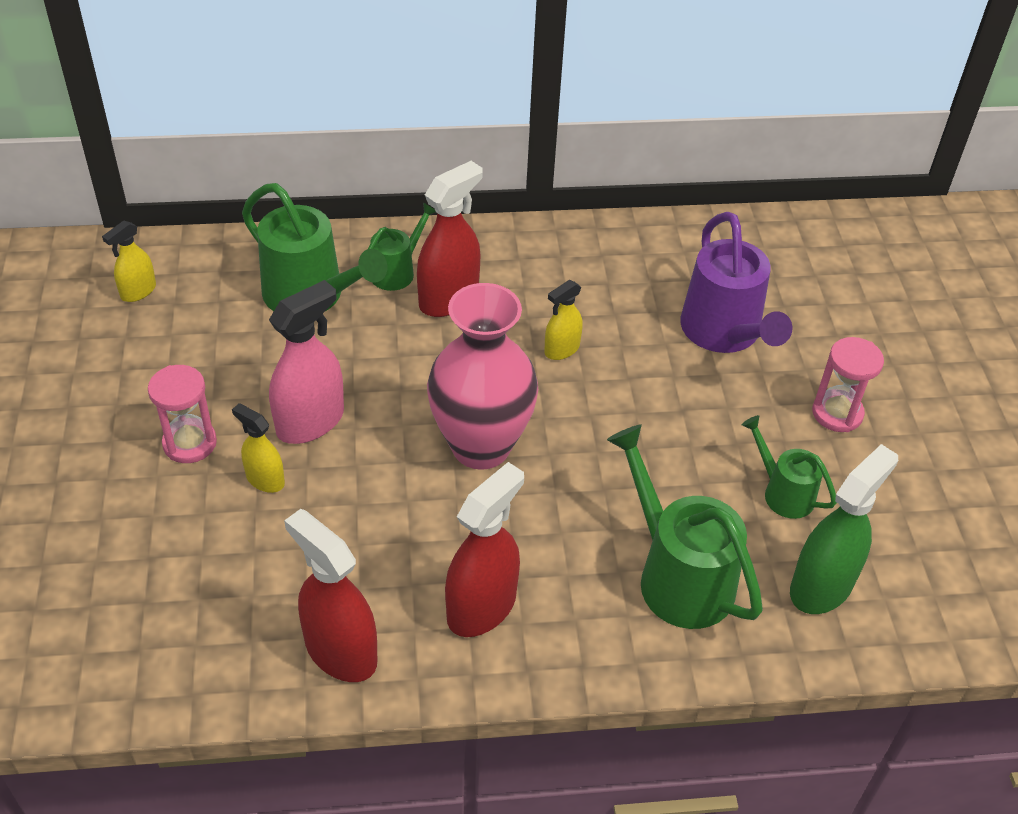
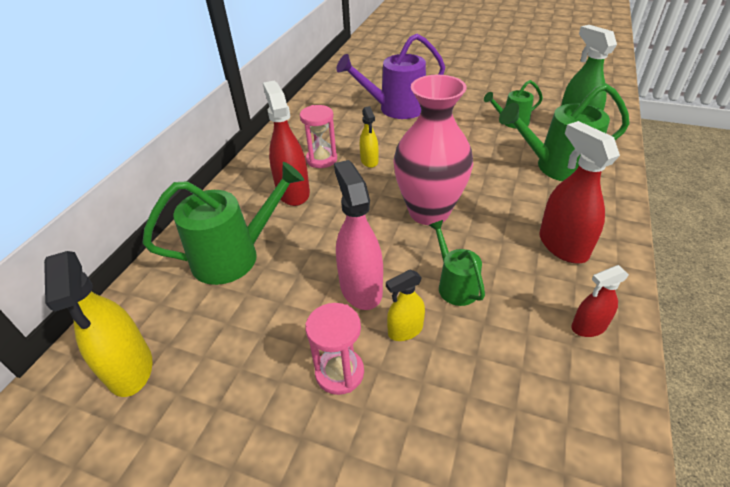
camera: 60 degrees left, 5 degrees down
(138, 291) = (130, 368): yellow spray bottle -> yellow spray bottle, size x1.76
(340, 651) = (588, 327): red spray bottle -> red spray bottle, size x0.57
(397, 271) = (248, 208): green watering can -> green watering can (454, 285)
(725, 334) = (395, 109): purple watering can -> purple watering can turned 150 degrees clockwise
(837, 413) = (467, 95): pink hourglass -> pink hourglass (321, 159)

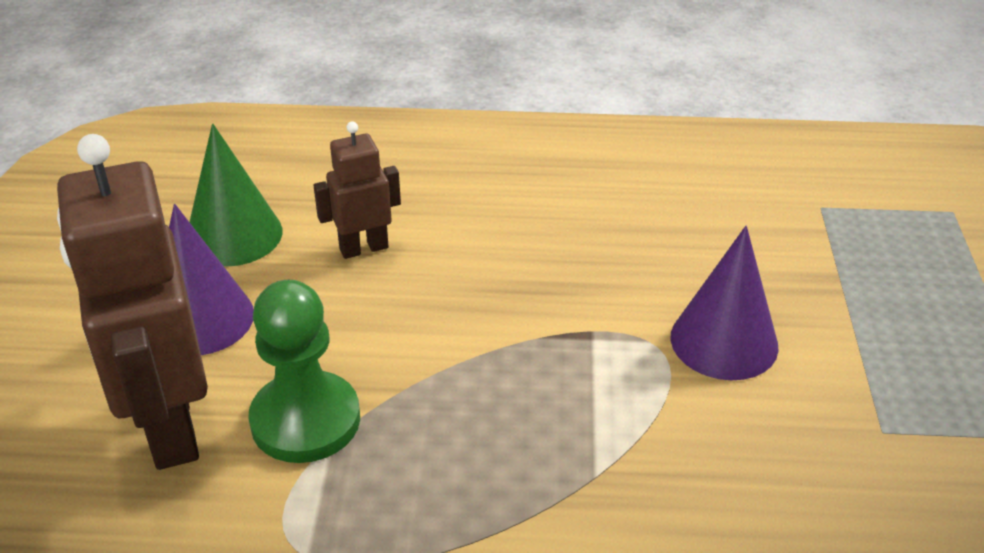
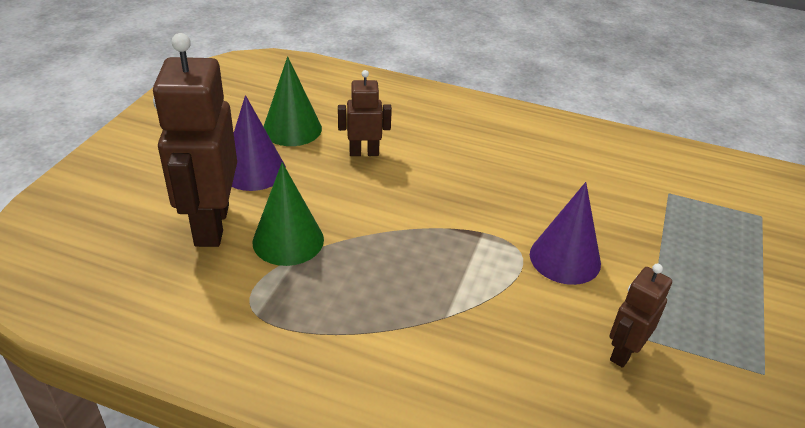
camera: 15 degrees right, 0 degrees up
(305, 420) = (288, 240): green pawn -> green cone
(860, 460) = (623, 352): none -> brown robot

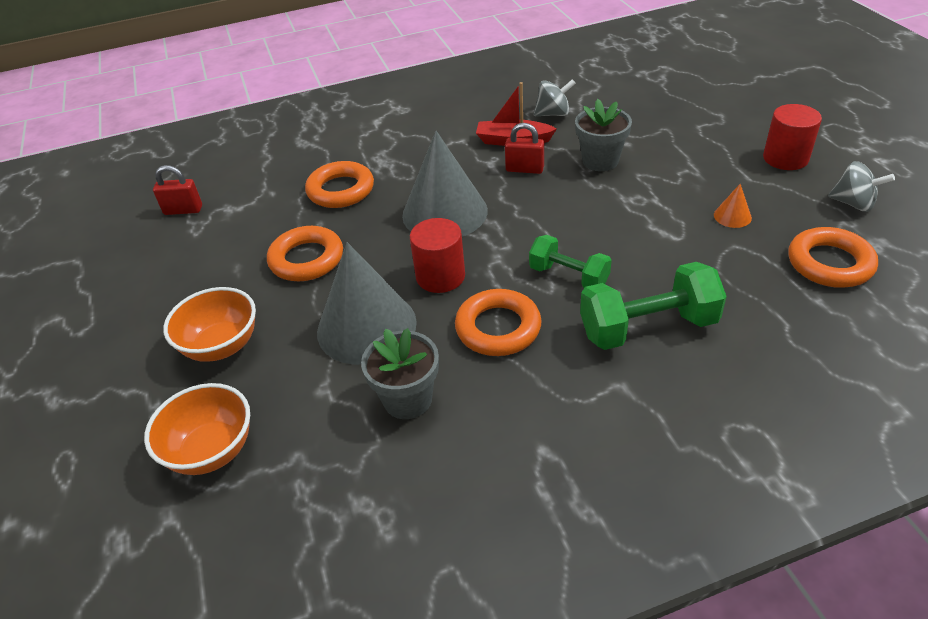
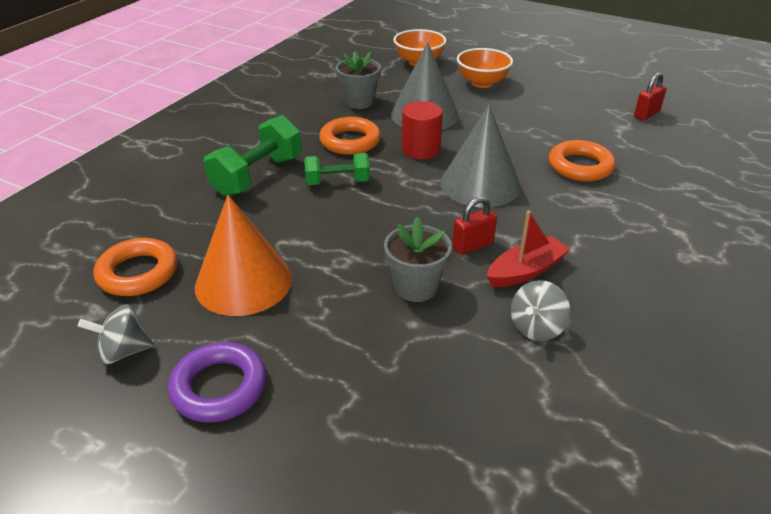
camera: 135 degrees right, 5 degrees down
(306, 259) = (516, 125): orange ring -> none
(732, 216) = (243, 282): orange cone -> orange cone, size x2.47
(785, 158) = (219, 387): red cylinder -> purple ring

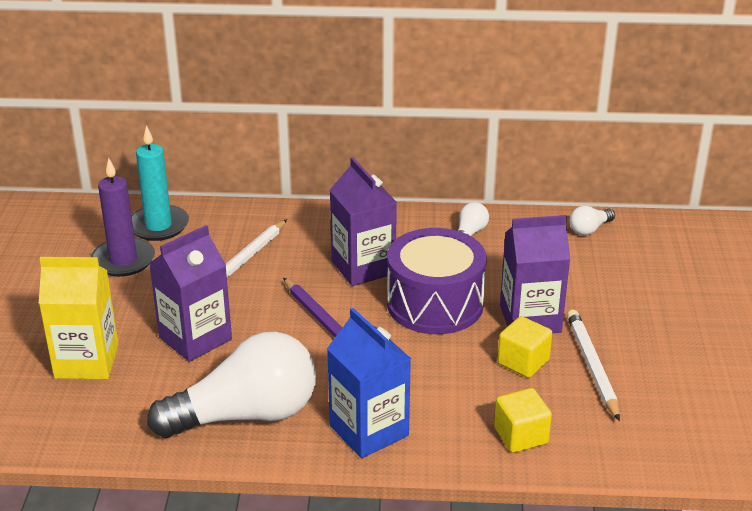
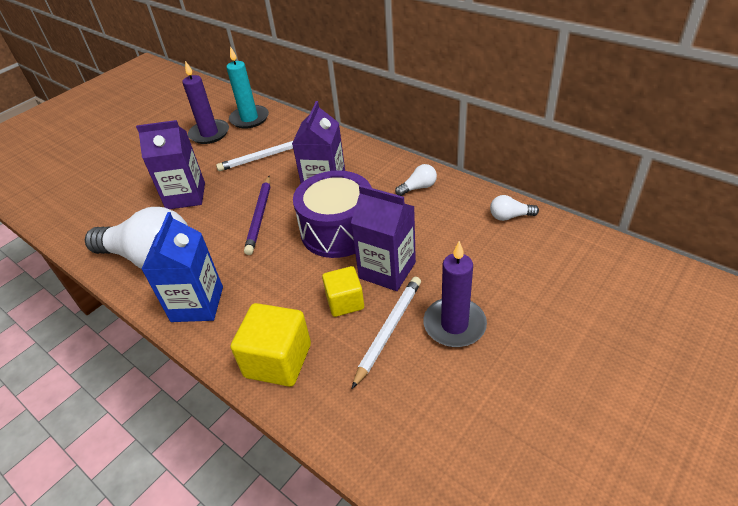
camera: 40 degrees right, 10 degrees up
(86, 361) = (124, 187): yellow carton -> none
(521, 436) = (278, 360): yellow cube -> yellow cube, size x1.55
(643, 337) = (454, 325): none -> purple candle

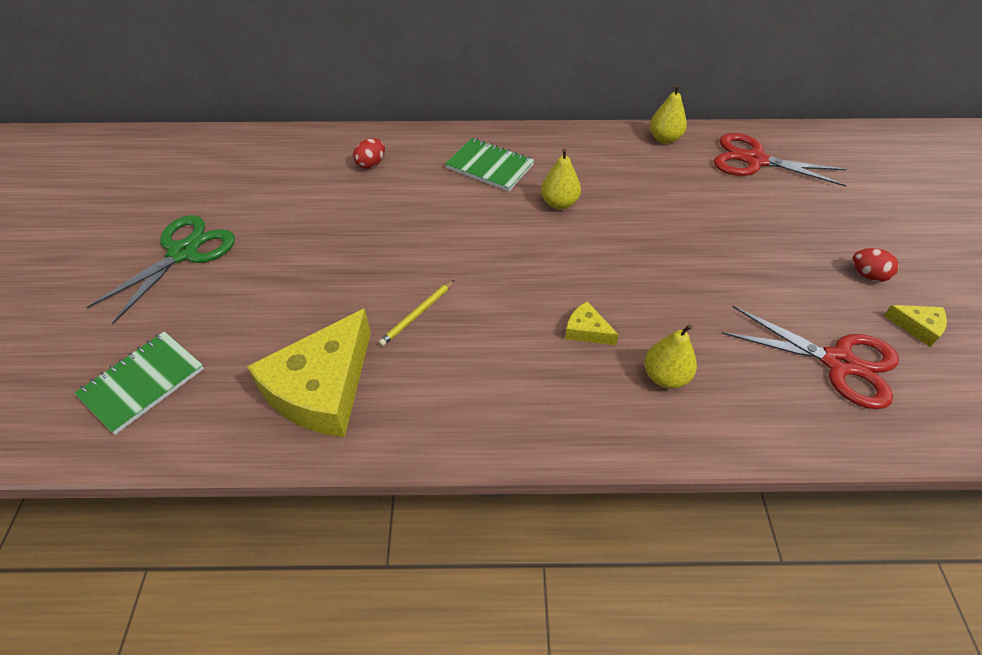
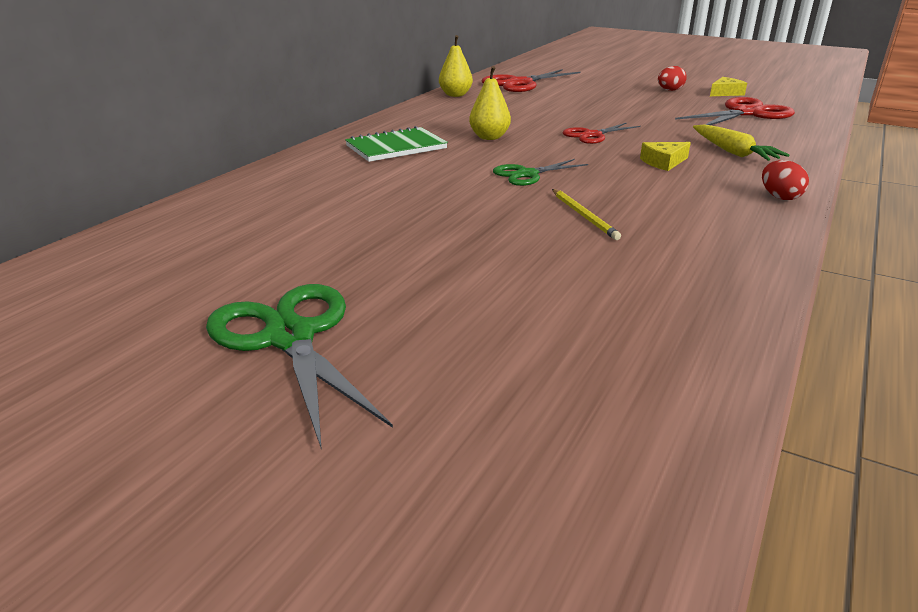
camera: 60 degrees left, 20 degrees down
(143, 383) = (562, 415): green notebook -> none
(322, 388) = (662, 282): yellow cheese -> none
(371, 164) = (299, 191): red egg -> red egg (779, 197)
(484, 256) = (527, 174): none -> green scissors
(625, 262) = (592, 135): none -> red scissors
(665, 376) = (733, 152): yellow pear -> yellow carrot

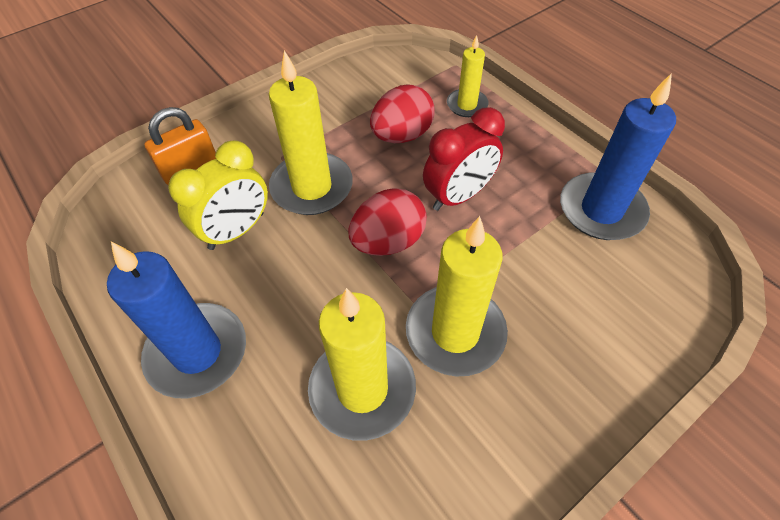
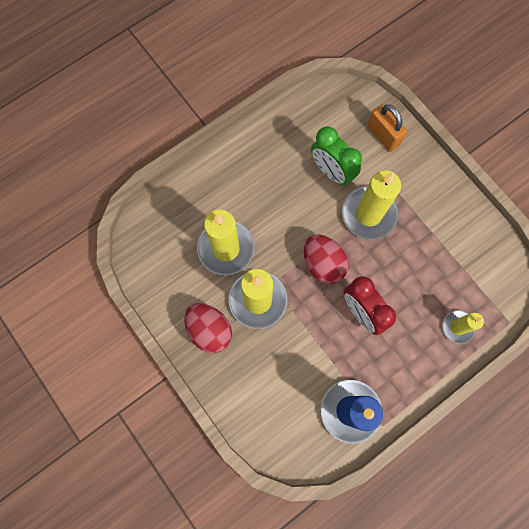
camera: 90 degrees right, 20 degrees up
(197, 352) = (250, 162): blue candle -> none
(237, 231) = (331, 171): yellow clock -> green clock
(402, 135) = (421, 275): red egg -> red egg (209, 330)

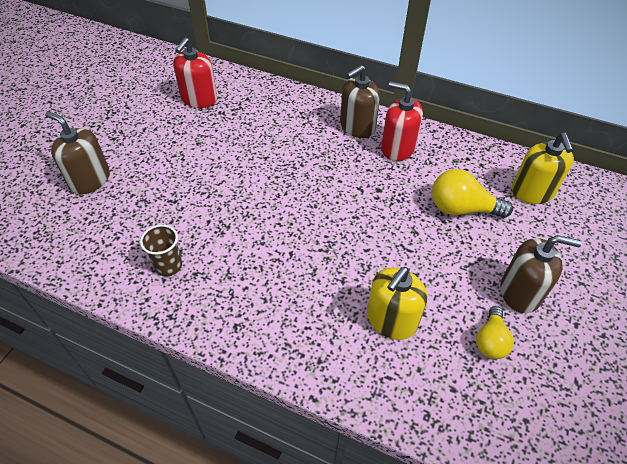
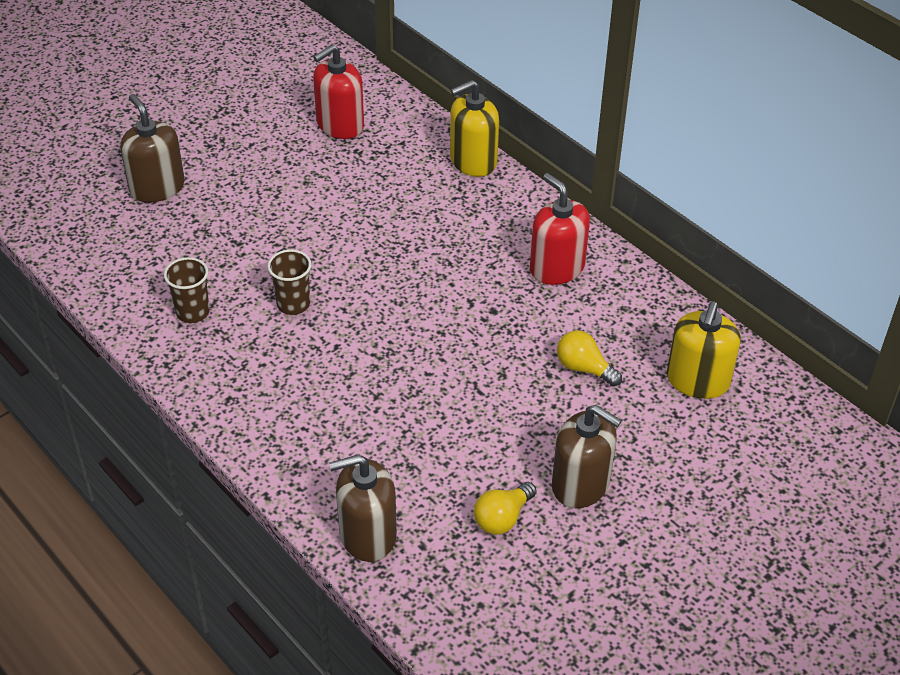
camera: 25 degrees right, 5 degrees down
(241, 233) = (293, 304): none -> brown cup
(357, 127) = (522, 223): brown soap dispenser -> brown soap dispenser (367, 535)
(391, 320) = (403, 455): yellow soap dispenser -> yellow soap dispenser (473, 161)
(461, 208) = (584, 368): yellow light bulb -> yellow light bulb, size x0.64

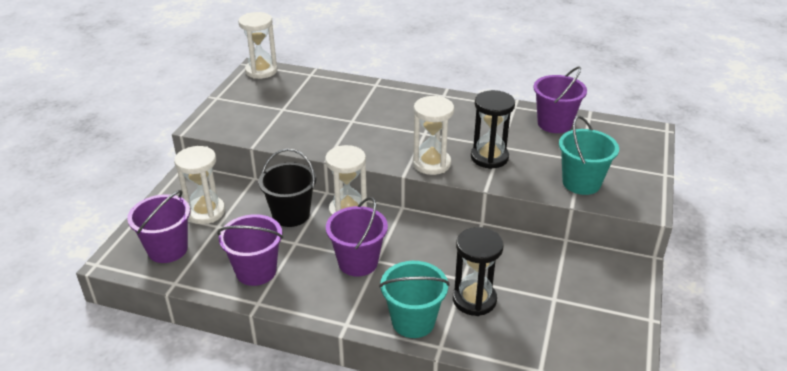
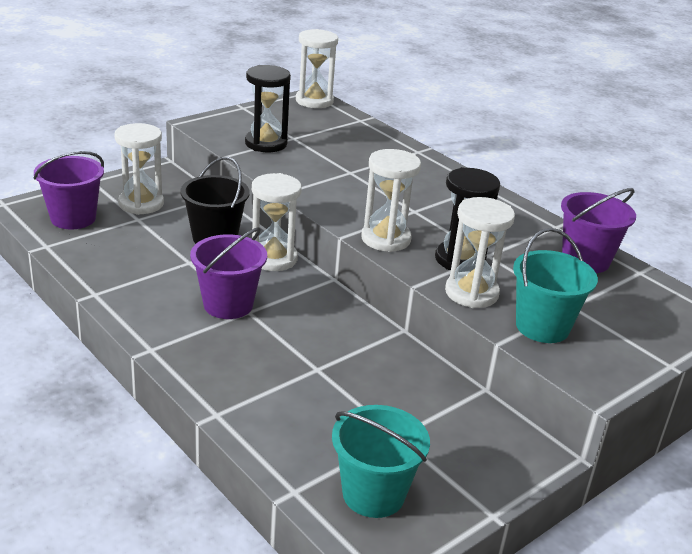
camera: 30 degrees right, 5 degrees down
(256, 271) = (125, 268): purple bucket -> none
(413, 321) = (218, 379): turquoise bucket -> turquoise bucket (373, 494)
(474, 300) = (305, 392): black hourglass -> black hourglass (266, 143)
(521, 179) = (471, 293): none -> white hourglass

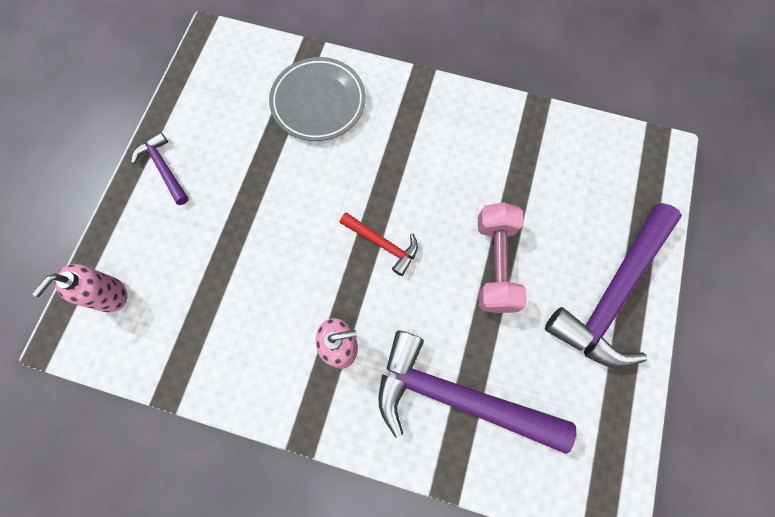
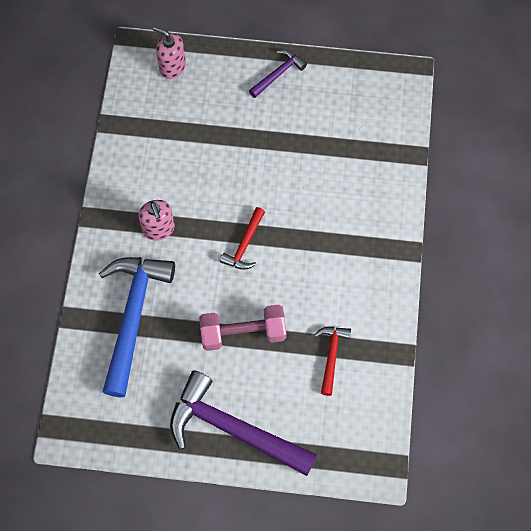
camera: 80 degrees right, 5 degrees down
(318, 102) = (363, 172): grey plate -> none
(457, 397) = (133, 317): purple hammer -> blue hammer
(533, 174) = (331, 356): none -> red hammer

::::::

# PROBLEM REQUIREMENTS:
Count how many lines above hold the word "candle", then reply with that number alone.

# TASK SOLUTION:
2